### Problem to solve
Output every entry below exactly, without its pictures.

····················

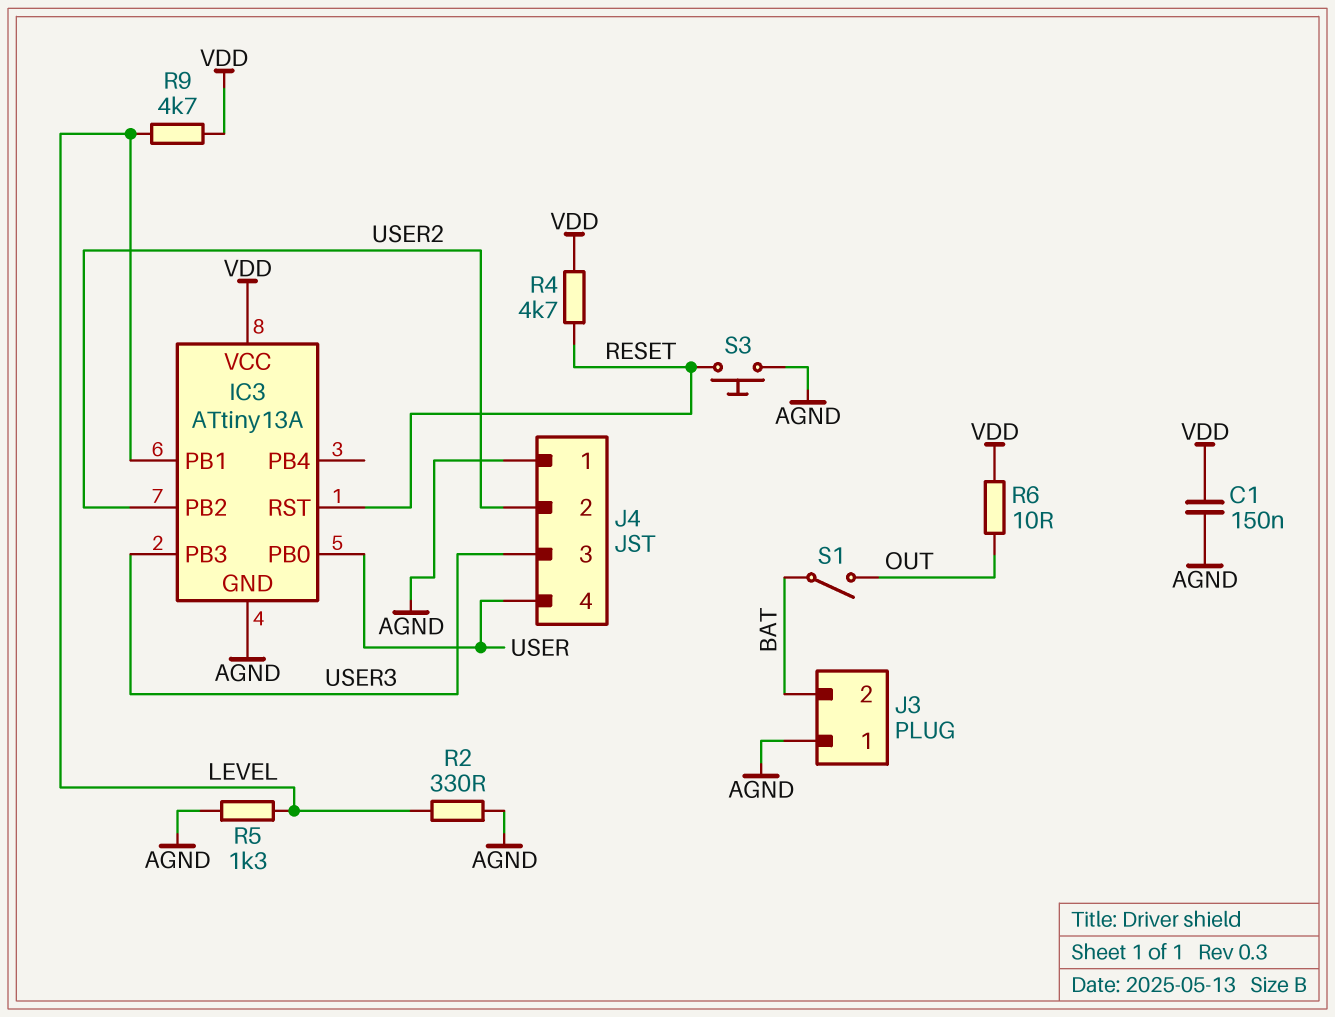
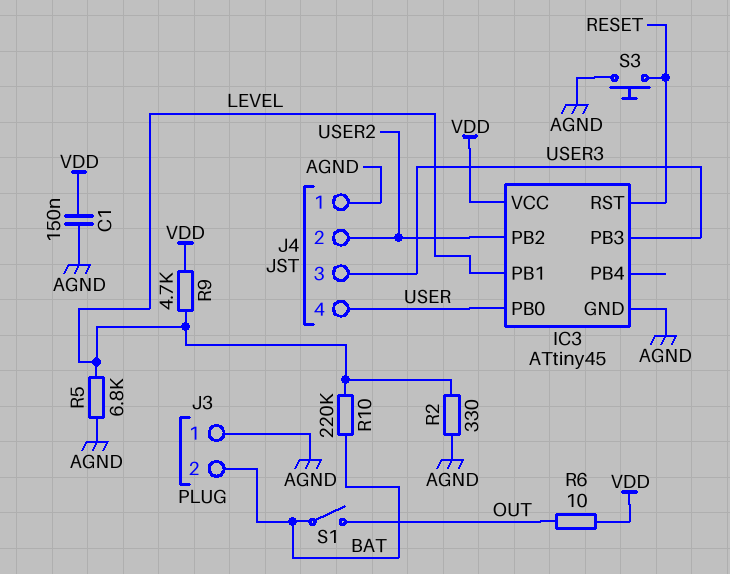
IC3: ATtiny13A -> ATtiny45
R4: 4.7k (RESET, VDD) -> none
R5: 1.3k (AGND, LEVEL) -> 6.8k (AGND, LEVEL)
R10: none -> 220k (BAT, LEVEL)

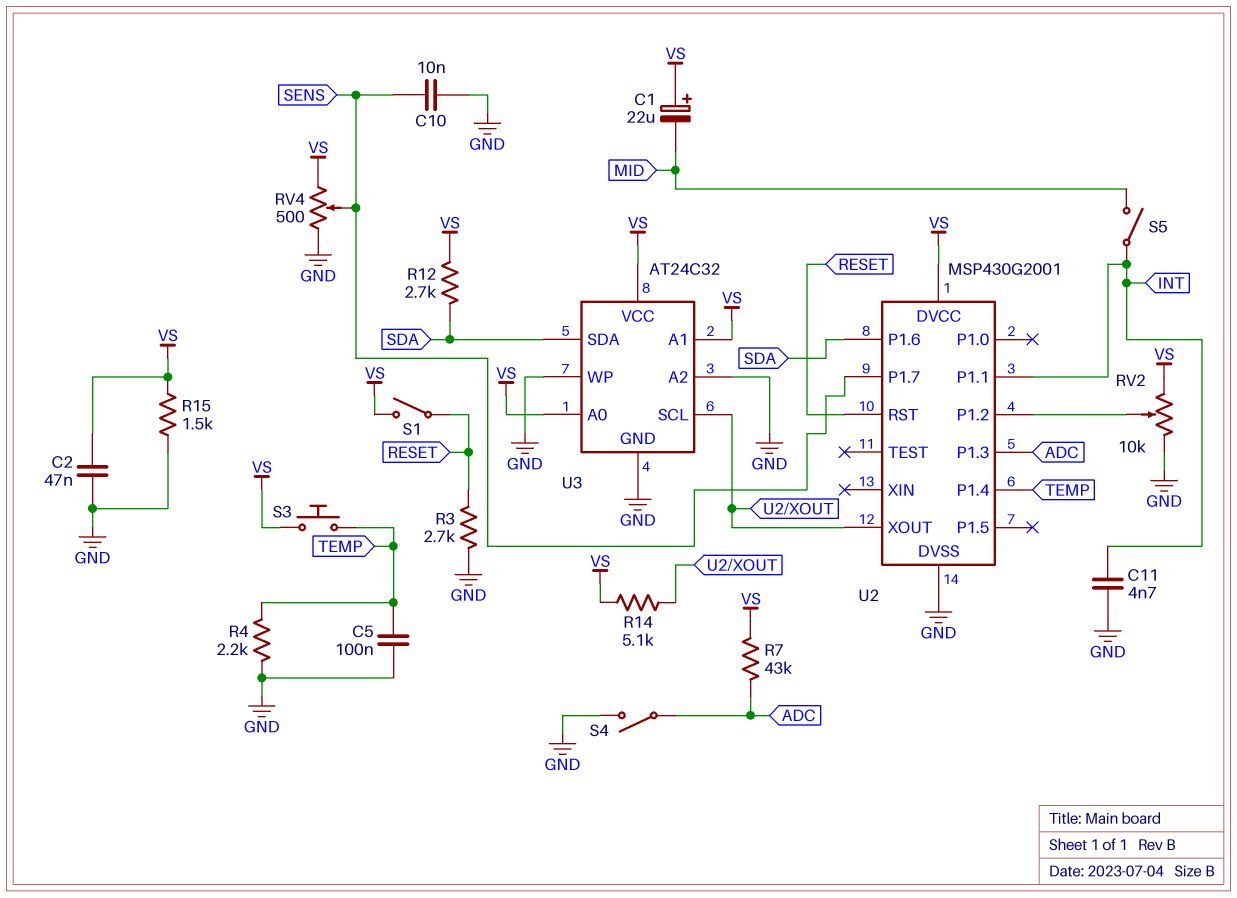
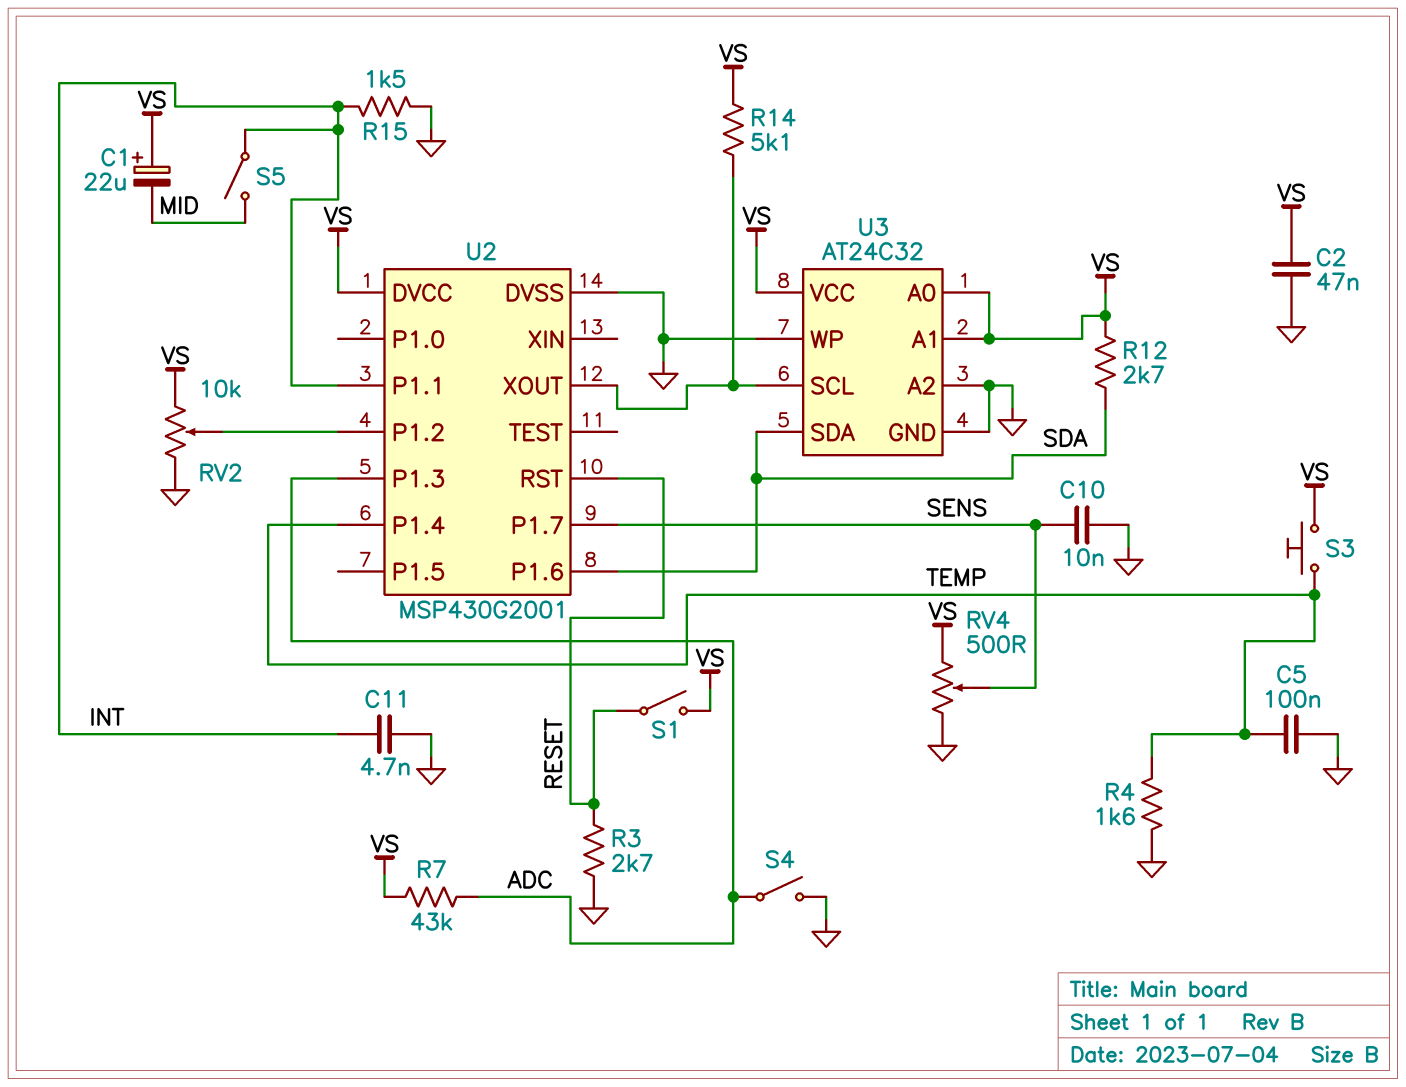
R4: 2.2k (GND, TEMP) -> 1.6k (GND, TEMP)
R15: 1.5k (GND, VS) -> 1.5k (GND, INT)

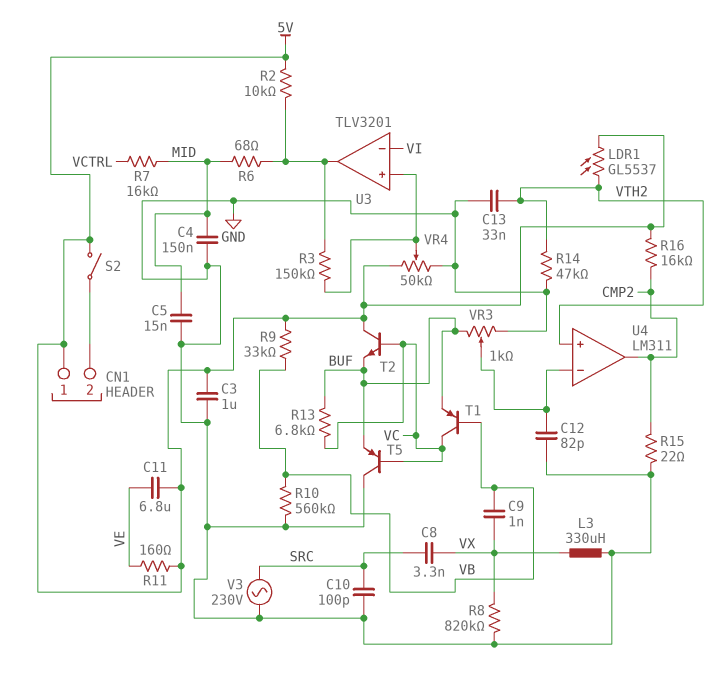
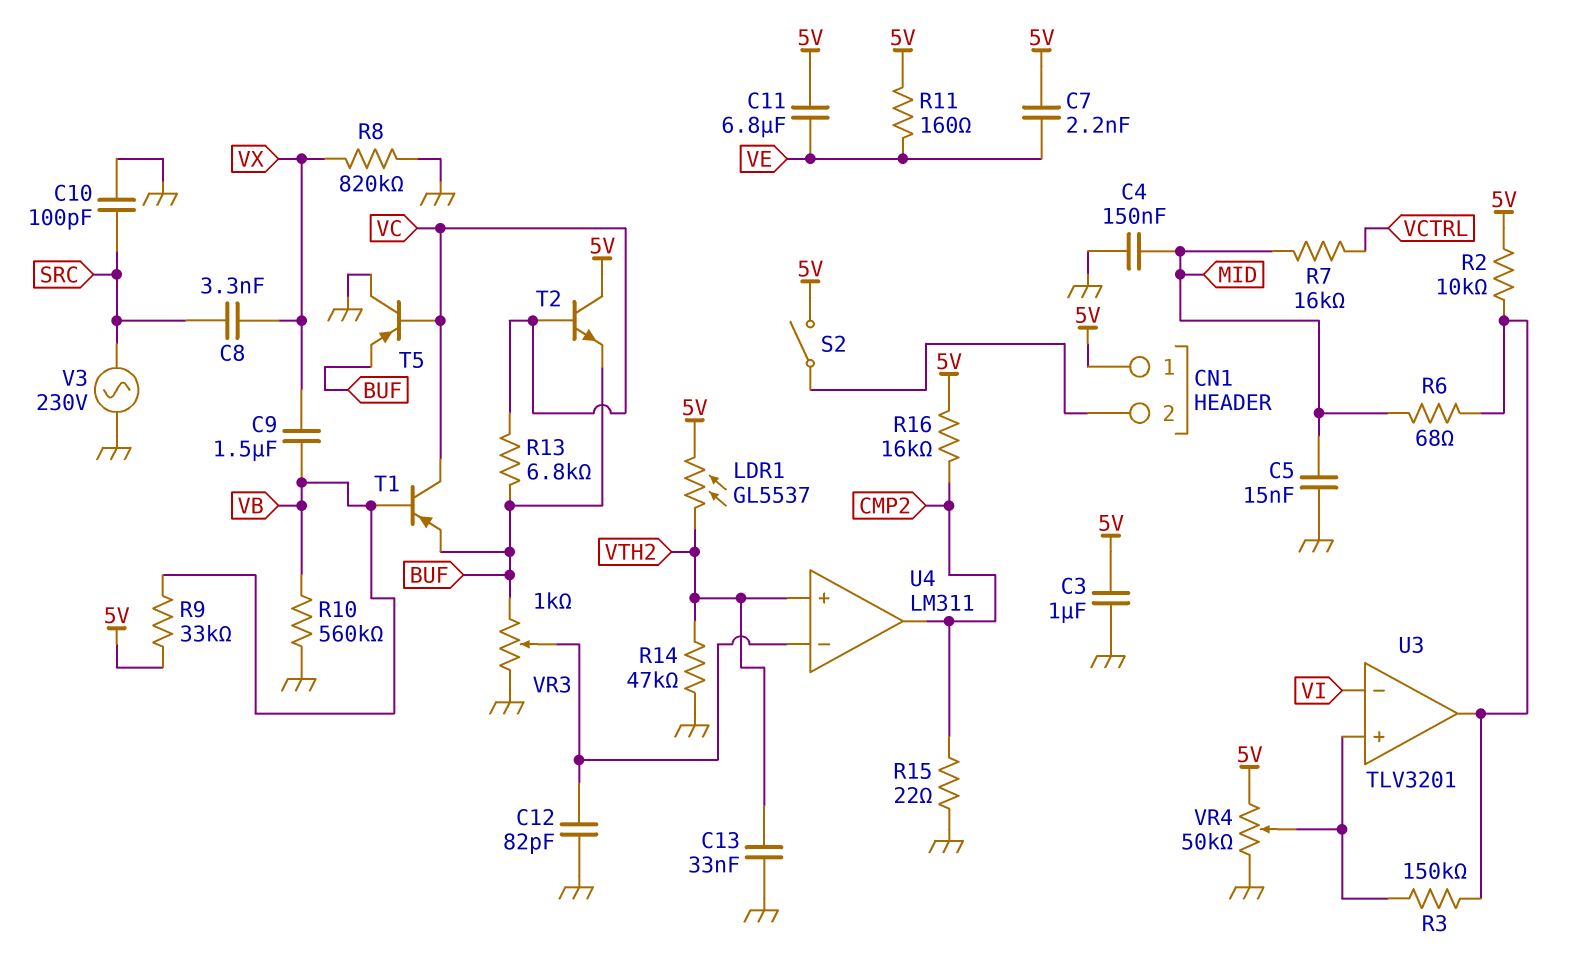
C7: none -> 2.2nF (5V, VE)
C9: 1nF (VB, VX) -> 1.5uF (VB, VX)
L3: 330uH (GND, VX) -> none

····················

### Solution
IC3: ATtiny13A -> ATtiny45
R4: 4.7k (RESET, VDD) -> none
R5: 1.3k (AGND, LEVEL) -> 6.8k (AGND, LEVEL)
R10: none -> 220k (BAT, LEVEL)

R4: 2.2k (GND, TEMP) -> 1.6k (GND, TEMP)
R15: 1.5k (GND, VS) -> 1.5k (GND, INT)

C7: none -> 2.2nF (5V, VE)
C9: 1nF (VB, VX) -> 1.5uF (VB, VX)
L3: 330uH (GND, VX) -> none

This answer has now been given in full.